[Material for the task]
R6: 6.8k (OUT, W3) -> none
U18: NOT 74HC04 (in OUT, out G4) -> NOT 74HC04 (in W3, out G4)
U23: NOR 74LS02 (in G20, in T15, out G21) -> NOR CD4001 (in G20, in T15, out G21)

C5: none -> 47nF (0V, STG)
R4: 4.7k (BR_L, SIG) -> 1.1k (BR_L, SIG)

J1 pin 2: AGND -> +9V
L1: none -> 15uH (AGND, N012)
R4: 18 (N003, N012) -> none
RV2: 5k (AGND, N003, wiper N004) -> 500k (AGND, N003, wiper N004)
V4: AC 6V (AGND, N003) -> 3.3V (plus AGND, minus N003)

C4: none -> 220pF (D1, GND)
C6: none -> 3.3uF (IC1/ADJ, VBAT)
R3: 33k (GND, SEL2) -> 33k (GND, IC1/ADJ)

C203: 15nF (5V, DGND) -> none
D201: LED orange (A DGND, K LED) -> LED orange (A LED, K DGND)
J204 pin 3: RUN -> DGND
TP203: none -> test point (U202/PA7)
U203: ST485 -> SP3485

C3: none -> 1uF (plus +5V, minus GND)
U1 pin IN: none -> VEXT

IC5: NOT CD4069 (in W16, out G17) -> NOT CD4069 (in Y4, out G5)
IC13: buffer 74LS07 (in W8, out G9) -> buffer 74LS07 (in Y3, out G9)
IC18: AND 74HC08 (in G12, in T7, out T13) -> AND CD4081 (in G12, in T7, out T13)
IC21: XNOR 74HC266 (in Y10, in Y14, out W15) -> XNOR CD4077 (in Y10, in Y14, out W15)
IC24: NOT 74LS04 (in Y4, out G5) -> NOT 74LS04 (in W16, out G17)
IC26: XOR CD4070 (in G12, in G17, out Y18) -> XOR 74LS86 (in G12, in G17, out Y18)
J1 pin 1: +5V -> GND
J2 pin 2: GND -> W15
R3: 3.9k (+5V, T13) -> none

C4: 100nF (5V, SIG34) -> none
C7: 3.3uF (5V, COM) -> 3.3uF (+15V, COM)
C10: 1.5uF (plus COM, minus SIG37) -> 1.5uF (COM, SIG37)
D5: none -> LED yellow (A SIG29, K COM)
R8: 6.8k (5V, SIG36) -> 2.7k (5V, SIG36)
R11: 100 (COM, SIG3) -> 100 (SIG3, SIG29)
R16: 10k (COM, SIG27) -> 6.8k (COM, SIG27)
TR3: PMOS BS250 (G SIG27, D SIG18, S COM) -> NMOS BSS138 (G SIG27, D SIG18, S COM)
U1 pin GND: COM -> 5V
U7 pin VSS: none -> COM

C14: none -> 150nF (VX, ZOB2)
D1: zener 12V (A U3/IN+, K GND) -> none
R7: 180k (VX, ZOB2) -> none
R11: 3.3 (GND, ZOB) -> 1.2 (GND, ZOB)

[Task description] Exactly as written above, reproduce all of the entries.

[Result of this exercise]
R6: 6.8k (OUT, W3) -> none
U18: NOT 74HC04 (in OUT, out G4) -> NOT 74HC04 (in W3, out G4)
U23: NOR 74LS02 (in G20, in T15, out G21) -> NOR CD4001 (in G20, in T15, out G21)

C5: none -> 47nF (0V, STG)
R4: 4.7k (BR_L, SIG) -> 1.1k (BR_L, SIG)

J1 pin 2: AGND -> +9V
L1: none -> 15uH (AGND, N012)
R4: 18 (N003, N012) -> none
RV2: 5k (AGND, N003, wiper N004) -> 500k (AGND, N003, wiper N004)
V4: AC 6V (AGND, N003) -> 3.3V (plus AGND, minus N003)

C4: none -> 220pF (D1, GND)
C6: none -> 3.3uF (IC1/ADJ, VBAT)
R3: 33k (GND, SEL2) -> 33k (GND, IC1/ADJ)

C203: 15nF (5V, DGND) -> none
D201: LED orange (A DGND, K LED) -> LED orange (A LED, K DGND)
J204 pin 3: RUN -> DGND
TP203: none -> test point (U202/PA7)
U203: ST485 -> SP3485

C3: none -> 1uF (plus +5V, minus GND)
U1 pin IN: none -> VEXT

IC5: NOT CD4069 (in W16, out G17) -> NOT CD4069 (in Y4, out G5)
IC13: buffer 74LS07 (in W8, out G9) -> buffer 74LS07 (in Y3, out G9)
IC18: AND 74HC08 (in G12, in T7, out T13) -> AND CD4081 (in G12, in T7, out T13)
IC21: XNOR 74HC266 (in Y10, in Y14, out W15) -> XNOR CD4077 (in Y10, in Y14, out W15)
IC24: NOT 74LS04 (in Y4, out G5) -> NOT 74LS04 (in W16, out G17)
IC26: XOR CD4070 (in G12, in G17, out Y18) -> XOR 74LS86 (in G12, in G17, out Y18)
J1 pin 1: +5V -> GND
J2 pin 2: GND -> W15
R3: 3.9k (+5V, T13) -> none

C4: 100nF (5V, SIG34) -> none
C7: 3.3uF (5V, COM) -> 3.3uF (+15V, COM)
C10: 1.5uF (plus COM, minus SIG37) -> 1.5uF (COM, SIG37)
D5: none -> LED yellow (A SIG29, K COM)
R8: 6.8k (5V, SIG36) -> 2.7k (5V, SIG36)
R11: 100 (COM, SIG3) -> 100 (SIG3, SIG29)
R16: 10k (COM, SIG27) -> 6.8k (COM, SIG27)
TR3: PMOS BS250 (G SIG27, D SIG18, S COM) -> NMOS BSS138 (G SIG27, D SIG18, S COM)
U1 pin GND: COM -> 5V
U7 pin VSS: none -> COM

C14: none -> 150nF (VX, ZOB2)
D1: zener 12V (A U3/IN+, K GND) -> none
R7: 180k (VX, ZOB2) -> none
R11: 3.3 (GND, ZOB) -> 1.2 (GND, ZOB)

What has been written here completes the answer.